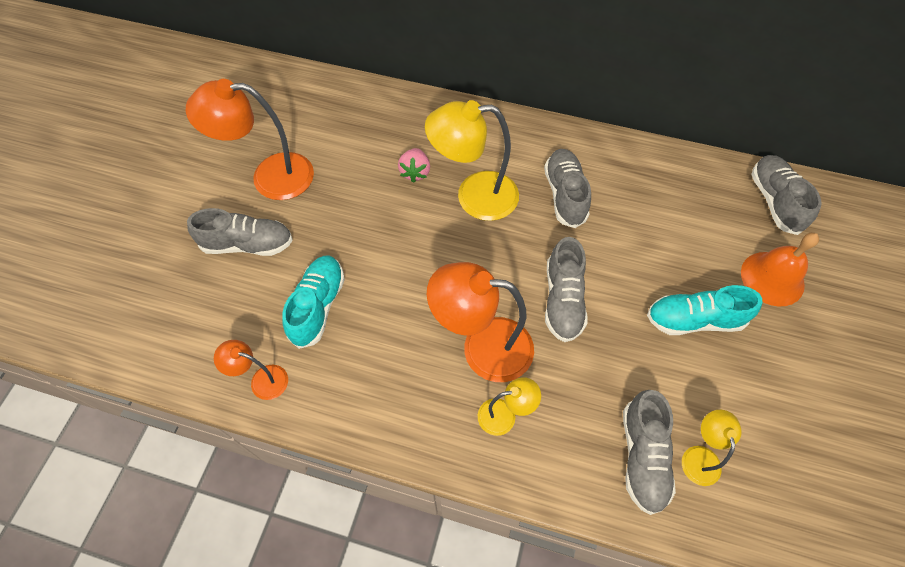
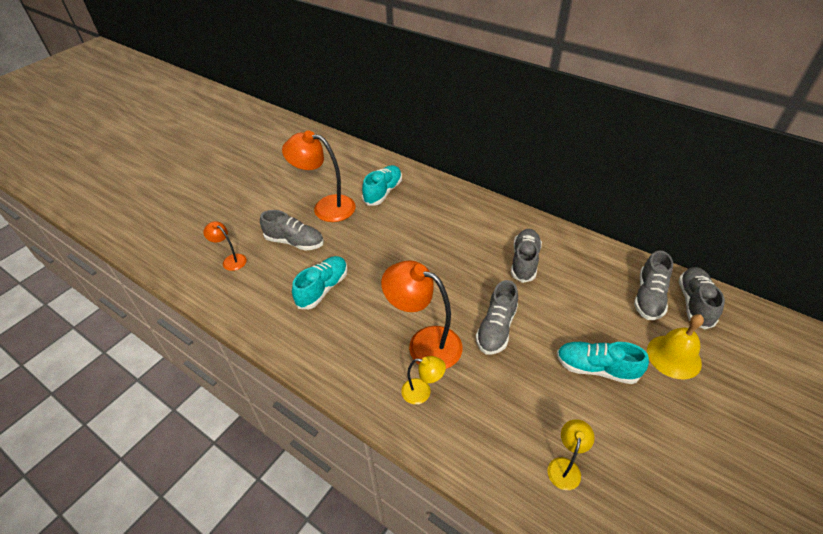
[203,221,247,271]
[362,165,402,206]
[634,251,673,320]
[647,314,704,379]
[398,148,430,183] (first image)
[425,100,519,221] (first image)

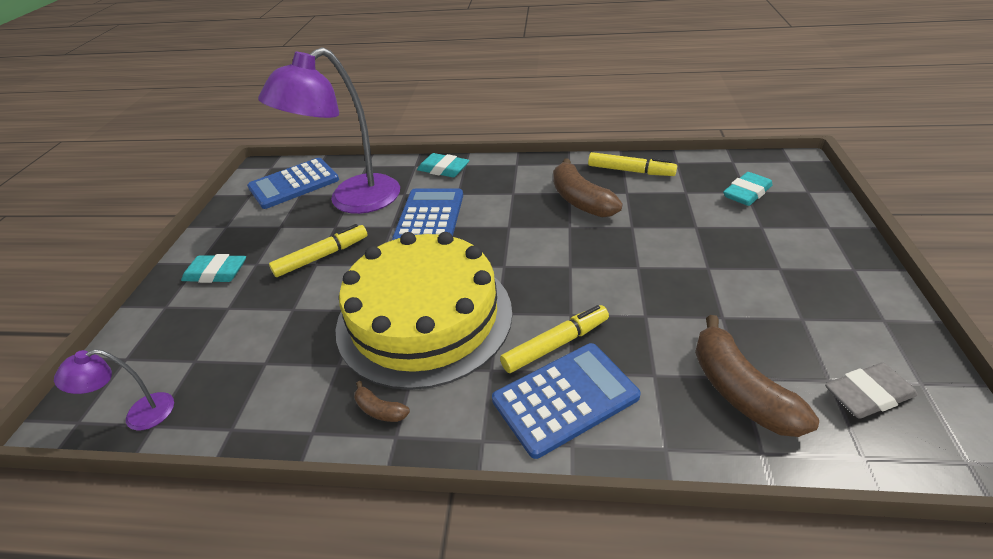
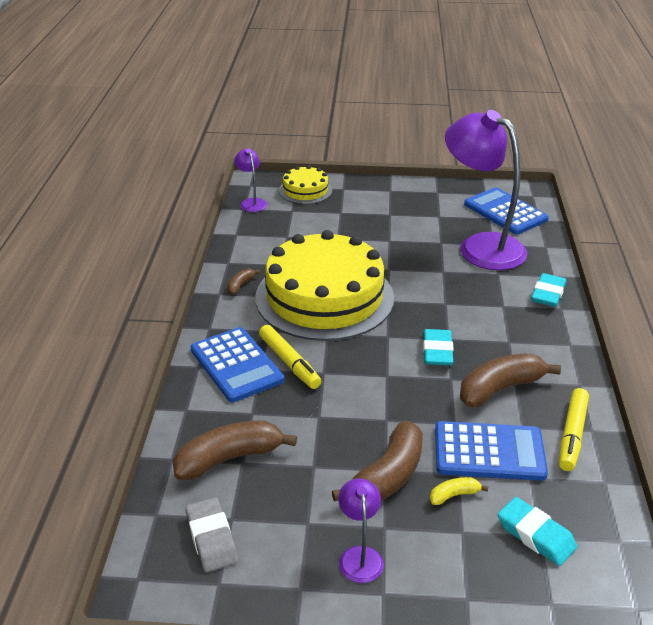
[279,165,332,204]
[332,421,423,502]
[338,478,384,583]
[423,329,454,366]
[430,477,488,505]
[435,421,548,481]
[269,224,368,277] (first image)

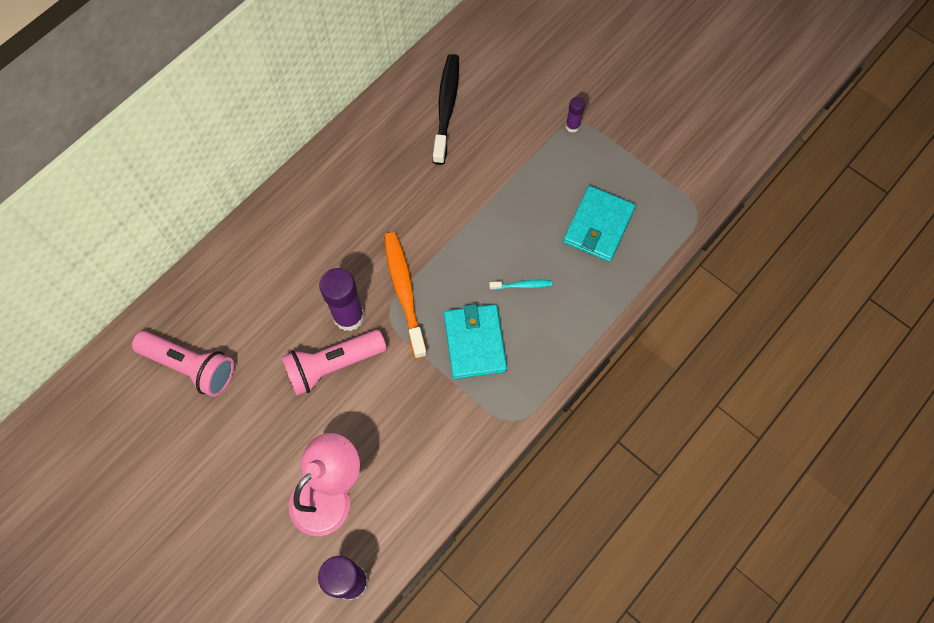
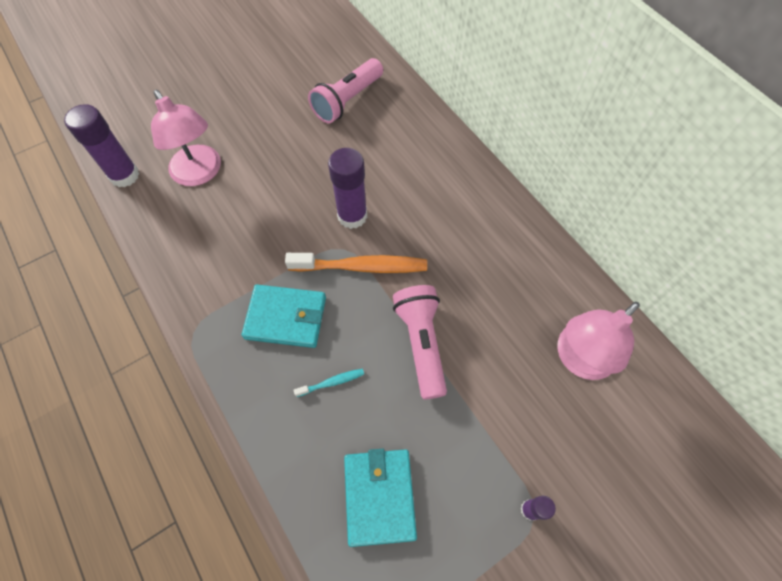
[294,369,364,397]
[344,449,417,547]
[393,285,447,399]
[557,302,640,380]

.....

_What is required_
If a line in the data contains the string "image", copy it.

_Exercise solution_
[398,148,430,183] (first image)
[425,100,519,221] (first image)
[269,224,368,277] (first image)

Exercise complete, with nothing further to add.